**TASK GOAL:** What's wanted is the full listing, reproduced exactly.

**DATASET ENTRIES:**
· · · · ·
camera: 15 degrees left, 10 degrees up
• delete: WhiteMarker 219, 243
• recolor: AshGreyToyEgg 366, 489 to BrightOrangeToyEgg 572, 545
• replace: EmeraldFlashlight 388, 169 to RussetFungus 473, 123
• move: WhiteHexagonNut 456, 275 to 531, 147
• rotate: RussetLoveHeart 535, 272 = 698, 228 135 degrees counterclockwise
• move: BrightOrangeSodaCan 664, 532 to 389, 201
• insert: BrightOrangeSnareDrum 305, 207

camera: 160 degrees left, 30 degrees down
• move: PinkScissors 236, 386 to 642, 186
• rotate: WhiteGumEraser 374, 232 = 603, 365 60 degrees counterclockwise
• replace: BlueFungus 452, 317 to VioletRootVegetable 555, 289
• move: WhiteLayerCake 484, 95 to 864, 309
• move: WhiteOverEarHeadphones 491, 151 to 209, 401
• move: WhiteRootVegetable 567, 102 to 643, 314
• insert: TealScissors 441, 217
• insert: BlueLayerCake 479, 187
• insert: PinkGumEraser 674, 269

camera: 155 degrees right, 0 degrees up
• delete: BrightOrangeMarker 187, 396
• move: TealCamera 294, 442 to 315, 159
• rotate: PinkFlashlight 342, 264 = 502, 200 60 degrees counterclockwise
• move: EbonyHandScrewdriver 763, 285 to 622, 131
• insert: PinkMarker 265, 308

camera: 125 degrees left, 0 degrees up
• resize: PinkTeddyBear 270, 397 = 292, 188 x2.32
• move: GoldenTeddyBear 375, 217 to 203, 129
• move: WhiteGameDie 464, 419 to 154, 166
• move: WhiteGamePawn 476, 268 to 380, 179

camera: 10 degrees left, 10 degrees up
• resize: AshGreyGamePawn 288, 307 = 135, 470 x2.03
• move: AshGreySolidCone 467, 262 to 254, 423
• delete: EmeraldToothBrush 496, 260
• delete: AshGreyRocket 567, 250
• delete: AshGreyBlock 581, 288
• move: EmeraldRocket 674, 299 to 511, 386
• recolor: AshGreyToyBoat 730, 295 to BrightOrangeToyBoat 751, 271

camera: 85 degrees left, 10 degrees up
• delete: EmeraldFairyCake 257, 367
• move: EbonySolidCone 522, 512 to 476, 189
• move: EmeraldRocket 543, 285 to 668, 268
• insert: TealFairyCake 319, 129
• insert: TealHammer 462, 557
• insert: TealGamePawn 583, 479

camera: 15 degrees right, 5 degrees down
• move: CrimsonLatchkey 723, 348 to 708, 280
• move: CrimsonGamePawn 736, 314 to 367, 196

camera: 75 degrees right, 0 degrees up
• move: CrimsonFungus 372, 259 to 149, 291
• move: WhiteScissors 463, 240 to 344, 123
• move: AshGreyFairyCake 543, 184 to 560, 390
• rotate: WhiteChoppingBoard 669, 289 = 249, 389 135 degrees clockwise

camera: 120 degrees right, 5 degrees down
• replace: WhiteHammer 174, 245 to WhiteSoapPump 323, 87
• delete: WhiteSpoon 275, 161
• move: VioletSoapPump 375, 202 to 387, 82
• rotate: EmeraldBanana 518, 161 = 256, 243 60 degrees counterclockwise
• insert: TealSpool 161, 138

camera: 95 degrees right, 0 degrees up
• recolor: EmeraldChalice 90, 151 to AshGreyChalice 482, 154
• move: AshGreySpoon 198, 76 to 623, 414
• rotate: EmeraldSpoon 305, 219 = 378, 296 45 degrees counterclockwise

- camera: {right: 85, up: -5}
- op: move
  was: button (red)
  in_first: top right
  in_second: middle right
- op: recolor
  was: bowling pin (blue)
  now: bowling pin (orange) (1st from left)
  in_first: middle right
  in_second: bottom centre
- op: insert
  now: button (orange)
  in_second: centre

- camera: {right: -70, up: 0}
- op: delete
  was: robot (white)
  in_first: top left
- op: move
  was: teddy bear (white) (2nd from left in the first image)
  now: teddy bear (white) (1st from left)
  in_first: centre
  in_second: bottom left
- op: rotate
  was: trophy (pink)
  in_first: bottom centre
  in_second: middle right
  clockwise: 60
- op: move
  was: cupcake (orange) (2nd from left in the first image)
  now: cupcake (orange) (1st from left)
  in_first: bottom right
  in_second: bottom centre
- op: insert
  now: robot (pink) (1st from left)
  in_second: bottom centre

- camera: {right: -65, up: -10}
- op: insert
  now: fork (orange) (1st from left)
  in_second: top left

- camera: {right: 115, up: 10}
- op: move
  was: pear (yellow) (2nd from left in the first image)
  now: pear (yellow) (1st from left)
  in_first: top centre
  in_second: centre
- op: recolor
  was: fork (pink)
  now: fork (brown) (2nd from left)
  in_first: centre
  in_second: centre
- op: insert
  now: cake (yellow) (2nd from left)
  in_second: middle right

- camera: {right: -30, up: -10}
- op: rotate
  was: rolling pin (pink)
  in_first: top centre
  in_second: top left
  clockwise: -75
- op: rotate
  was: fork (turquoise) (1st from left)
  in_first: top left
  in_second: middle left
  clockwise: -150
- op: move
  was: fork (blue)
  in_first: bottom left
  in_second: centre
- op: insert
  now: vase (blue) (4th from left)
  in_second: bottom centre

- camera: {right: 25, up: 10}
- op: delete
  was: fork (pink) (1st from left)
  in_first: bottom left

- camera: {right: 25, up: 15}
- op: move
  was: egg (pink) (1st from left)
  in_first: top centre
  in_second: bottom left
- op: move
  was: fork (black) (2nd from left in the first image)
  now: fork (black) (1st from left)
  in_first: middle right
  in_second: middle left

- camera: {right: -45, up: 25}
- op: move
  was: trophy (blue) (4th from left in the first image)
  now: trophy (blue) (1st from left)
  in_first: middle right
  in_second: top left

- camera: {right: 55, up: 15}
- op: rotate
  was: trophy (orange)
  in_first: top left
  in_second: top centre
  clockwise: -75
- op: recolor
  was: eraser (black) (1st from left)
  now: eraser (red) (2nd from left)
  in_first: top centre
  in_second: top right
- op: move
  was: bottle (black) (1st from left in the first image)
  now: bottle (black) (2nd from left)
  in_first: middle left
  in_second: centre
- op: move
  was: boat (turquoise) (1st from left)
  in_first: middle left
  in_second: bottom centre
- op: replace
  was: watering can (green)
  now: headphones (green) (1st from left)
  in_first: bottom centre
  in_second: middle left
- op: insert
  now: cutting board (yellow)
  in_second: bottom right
· · · · ·
**SOLUTION TO THE EXERCISE:**
camera: 15 degrees left, 10 degrees up
• delete: WhiteMarker 219, 243
• recolor: AshGreyToyEgg 366, 489 to BrightOrangeToyEgg 572, 545
• replace: EmeraldFlashlight 388, 169 to RussetFungus 473, 123
• move: WhiteHexagonNut 456, 275 to 531, 147
• rotate: RussetLoveHeart 535, 272 = 698, 228 135 degrees counterclockwise
• move: BrightOrangeSodaCan 664, 532 to 389, 201
• insert: BrightOrangeSnareDrum 305, 207

camera: 160 degrees left, 30 degrees down
• move: PinkScissors 236, 386 to 642, 186
• rotate: WhiteGumEraser 374, 232 = 603, 365 60 degrees counterclockwise
• replace: BlueFungus 452, 317 to VioletRootVegetable 555, 289
• move: WhiteLayerCake 484, 95 to 864, 309
• move: WhiteOverEarHeadphones 491, 151 to 209, 401
• move: WhiteRootVegetable 567, 102 to 643, 314
• insert: TealScissors 441, 217
• insert: BlueLayerCake 479, 187
• insert: PinkGumEraser 674, 269

camera: 155 degrees right, 0 degrees up
• delete: BrightOrangeMarker 187, 396
• move: TealCamera 294, 442 to 315, 159
• rotate: PinkFlashlight 342, 264 = 502, 200 60 degrees counterclockwise
• move: EbonyHandScrewdriver 763, 285 to 622, 131
• insert: PinkMarker 265, 308

camera: 125 degrees left, 0 degrees up
• resize: PinkTeddyBear 270, 397 = 292, 188 x2.32
• move: GoldenTeddyBear 375, 217 to 203, 129
• move: WhiteGameDie 464, 419 to 154, 166
• move: WhiteGamePawn 476, 268 to 380, 179

camera: 10 degrees left, 10 degrees up
• resize: AshGreyGamePawn 288, 307 = 135, 470 x2.03
• move: AshGreySolidCone 467, 262 to 254, 423
• delete: EmeraldToothBrush 496, 260
• delete: AshGreyRocket 567, 250
• delete: AshGreyBlock 581, 288
• move: EmeraldRocket 674, 299 to 511, 386
• recolor: AshGreyToyBoat 730, 295 to BrightOrangeToyBoat 751, 271

camera: 85 degrees left, 10 degrees up
• delete: EmeraldFairyCake 257, 367
• move: EbonySolidCone 522, 512 to 476, 189
• move: EmeraldRocket 543, 285 to 668, 268
• insert: TealFairyCake 319, 129
• insert: TealHammer 462, 557
• insert: TealGamePawn 583, 479

camera: 15 degrees right, 5 degrees down
• move: CrimsonLatchkey 723, 348 to 708, 280
• move: CrimsonGamePawn 736, 314 to 367, 196

camera: 75 degrees right, 0 degrees up
• move: CrimsonFungus 372, 259 to 149, 291
• move: WhiteScissors 463, 240 to 344, 123
• move: AshGreyFairyCake 543, 184 to 560, 390
• rotate: WhiteChoppingBoard 669, 289 = 249, 389 135 degrees clockwise

camera: 120 degrees right, 5 degrees down
• replace: WhiteHammer 174, 245 to WhiteSoapPump 323, 87
• delete: WhiteSpoon 275, 161
• move: VioletSoapPump 375, 202 to 387, 82
• rotate: EmeraldBanana 518, 161 = 256, 243 60 degrees counterclockwise
• insert: TealSpool 161, 138

camera: 95 degrees right, 0 degrees up
• recolor: EmeraldChalice 90, 151 to AshGreyChalice 482, 154
• move: AshGreySpoon 198, 76 to 623, 414
• rotate: EmeraldSpoon 305, 219 = 378, 296 45 degrees counterclockwise

- camera: {right: 85, up: -5}
- op: move
  was: button (red)
  in_first: top right
  in_second: middle right
- op: recolor
  was: bowling pin (blue)
  now: bowling pin (orange) (1st from left)
  in_first: middle right
  in_second: bottom centre
- op: insert
  now: button (orange)
  in_second: centre

- camera: {right: -70, up: 0}
- op: delete
  was: robot (white)
  in_first: top left
- op: move
  was: teddy bear (white) (2nd from left in the first image)
  now: teddy bear (white) (1st from left)
  in_first: centre
  in_second: bottom left
- op: rotate
  was: trophy (pink)
  in_first: bottom centre
  in_second: middle right
  clockwise: 60
- op: move
  was: cupcake (orange) (2nd from left in the first image)
  now: cupcake (orange) (1st from left)
  in_first: bottom right
  in_second: bottom centre
- op: insert
  now: robot (pink) (1st from left)
  in_second: bottom centre

- camera: {right: -65, up: -10}
- op: insert
  now: fork (orange) (1st from left)
  in_second: top left

- camera: {right: 115, up: 10}
- op: move
  was: pear (yellow) (2nd from left in the first image)
  now: pear (yellow) (1st from left)
  in_first: top centre
  in_second: centre
- op: recolor
  was: fork (pink)
  now: fork (brown) (2nd from left)
  in_first: centre
  in_second: centre
- op: insert
  now: cake (yellow) (2nd from left)
  in_second: middle right

- camera: {right: -30, up: -10}
- op: rotate
  was: rolling pin (pink)
  in_first: top centre
  in_second: top left
  clockwise: -75
- op: rotate
  was: fork (turquoise) (1st from left)
  in_first: top left
  in_second: middle left
  clockwise: -150
- op: move
  was: fork (blue)
  in_first: bottom left
  in_second: centre
- op: insert
  now: vase (blue) (4th from left)
  in_second: bottom centre

- camera: {right: 25, up: 10}
- op: delete
  was: fork (pink) (1st from left)
  in_first: bottom left

- camera: {right: 25, up: 15}
- op: move
  was: egg (pink) (1st from left)
  in_first: top centre
  in_second: bottom left
- op: move
  was: fork (black) (2nd from left in the first image)
  now: fork (black) (1st from left)
  in_first: middle right
  in_second: middle left

- camera: {right: -45, up: 25}
- op: move
  was: trophy (blue) (4th from left in the first image)
  now: trophy (blue) (1st from left)
  in_first: middle right
  in_second: top left

- camera: {right: 55, up: 15}
- op: rotate
  was: trophy (orange)
  in_first: top left
  in_second: top centre
  clockwise: -75
- op: recolor
  was: eraser (black) (1st from left)
  now: eraser (red) (2nd from left)
  in_first: top centre
  in_second: top right
- op: move
  was: bottle (black) (1st from left in the first image)
  now: bottle (black) (2nd from left)
  in_first: middle left
  in_second: centre
- op: move
  was: boat (turquoise) (1st from left)
  in_first: middle left
  in_second: bottom centre
- op: replace
  was: watering can (green)
  now: headphones (green) (1st from left)
  in_first: bottom centre
  in_second: middle left
- op: insert
  now: cutting board (yellow)
  in_second: bottom right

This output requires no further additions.